:: Given instruction ::
Extract the entries in their exact form.

:: Extracted material ::
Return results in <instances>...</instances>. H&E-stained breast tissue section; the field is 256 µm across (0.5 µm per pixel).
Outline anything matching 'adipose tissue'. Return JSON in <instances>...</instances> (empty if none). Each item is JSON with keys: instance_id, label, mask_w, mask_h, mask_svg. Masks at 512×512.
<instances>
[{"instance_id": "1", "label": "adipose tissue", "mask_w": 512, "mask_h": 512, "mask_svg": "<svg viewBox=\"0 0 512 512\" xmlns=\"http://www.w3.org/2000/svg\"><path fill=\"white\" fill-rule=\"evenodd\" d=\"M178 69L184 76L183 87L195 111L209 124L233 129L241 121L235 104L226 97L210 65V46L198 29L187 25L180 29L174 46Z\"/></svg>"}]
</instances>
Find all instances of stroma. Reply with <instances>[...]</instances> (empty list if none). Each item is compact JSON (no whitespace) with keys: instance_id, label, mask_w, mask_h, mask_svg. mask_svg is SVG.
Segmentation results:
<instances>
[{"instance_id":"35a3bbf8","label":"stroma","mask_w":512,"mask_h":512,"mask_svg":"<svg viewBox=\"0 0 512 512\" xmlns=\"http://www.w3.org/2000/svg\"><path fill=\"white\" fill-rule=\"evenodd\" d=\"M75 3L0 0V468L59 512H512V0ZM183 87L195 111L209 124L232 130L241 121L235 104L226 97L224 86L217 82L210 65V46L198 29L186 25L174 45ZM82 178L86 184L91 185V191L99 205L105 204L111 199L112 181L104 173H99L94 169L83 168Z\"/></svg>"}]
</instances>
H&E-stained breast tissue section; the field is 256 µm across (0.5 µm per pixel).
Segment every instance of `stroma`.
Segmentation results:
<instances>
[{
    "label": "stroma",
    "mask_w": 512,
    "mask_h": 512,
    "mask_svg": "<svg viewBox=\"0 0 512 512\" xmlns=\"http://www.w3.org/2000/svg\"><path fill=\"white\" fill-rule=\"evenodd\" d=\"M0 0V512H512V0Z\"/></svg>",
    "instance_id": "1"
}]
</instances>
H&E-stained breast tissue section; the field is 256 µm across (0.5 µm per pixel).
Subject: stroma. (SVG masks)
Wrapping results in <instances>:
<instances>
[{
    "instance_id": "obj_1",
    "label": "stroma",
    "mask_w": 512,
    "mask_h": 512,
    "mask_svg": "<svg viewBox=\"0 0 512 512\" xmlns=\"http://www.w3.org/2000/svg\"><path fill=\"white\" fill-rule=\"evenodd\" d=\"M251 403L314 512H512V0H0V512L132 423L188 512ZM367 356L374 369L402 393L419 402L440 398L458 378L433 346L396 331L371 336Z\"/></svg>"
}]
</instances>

:: Task result ::
Return results in <instances>...</instances>. H&E-stained breast tissue section; the field is 256 µm across (0.5 µm per pixel).
Outline anything matching 'adipose tissue'. Return JSON in <instances>...</instances> (empty if none). Each item is JSON with keys: instance_id, label, mask_w, mask_h, mask_svg. Masks at 512×512.
<instances>
[{"instance_id": "1", "label": "adipose tissue", "mask_w": 512, "mask_h": 512, "mask_svg": "<svg viewBox=\"0 0 512 512\" xmlns=\"http://www.w3.org/2000/svg\"><path fill=\"white\" fill-rule=\"evenodd\" d=\"M178 69L184 76L183 87L195 111L209 124L233 129L241 121L235 104L226 97L210 65V46L198 29L187 25L180 29L174 46Z\"/></svg>"}]
</instances>
Find all instances of stroma. Reply with <instances>[...]</instances> (empty list if none). Each item is compact JSON (no whitespace) with keys: instance_id, label, mask_w, mask_h, mask_svg. mask_svg is SVG.
Segmentation results:
<instances>
[{"instance_id":"35a3bbf8","label":"stroma","mask_w":512,"mask_h":512,"mask_svg":"<svg viewBox=\"0 0 512 512\" xmlns=\"http://www.w3.org/2000/svg\"><path fill=\"white\" fill-rule=\"evenodd\" d=\"M75 3L0 0V468L59 512H512V0ZM183 87L195 111L209 124L232 130L241 121L235 104L226 97L224 86L217 82L210 65V46L198 29L186 25L174 45ZM82 178L86 184L91 185V191L99 205L105 204L111 199L112 181L104 173H99L94 169L83 168Z\"/></svg>"}]
</instances>
H&E-stained breast tissue section; the field is 256 µm across (0.5 µm per pixel).
Segment every instance of `stroma`.
Segmentation results:
<instances>
[{
    "label": "stroma",
    "mask_w": 512,
    "mask_h": 512,
    "mask_svg": "<svg viewBox=\"0 0 512 512\" xmlns=\"http://www.w3.org/2000/svg\"><path fill=\"white\" fill-rule=\"evenodd\" d=\"M0 0V512H512V0Z\"/></svg>",
    "instance_id": "1"
}]
</instances>
H&E-stained breast tissue section; the field is 256 µm across (0.5 µm per pixel).
Subject: stroma. (SVG masks)
Wrapping results in <instances>:
<instances>
[{
    "instance_id": "obj_1",
    "label": "stroma",
    "mask_w": 512,
    "mask_h": 512,
    "mask_svg": "<svg viewBox=\"0 0 512 512\" xmlns=\"http://www.w3.org/2000/svg\"><path fill=\"white\" fill-rule=\"evenodd\" d=\"M251 403L314 512H512V0H0V512L132 423L188 512ZM367 356L374 369L402 393L419 402L440 398L458 378L433 346L396 331L371 336Z\"/></svg>"
}]
</instances>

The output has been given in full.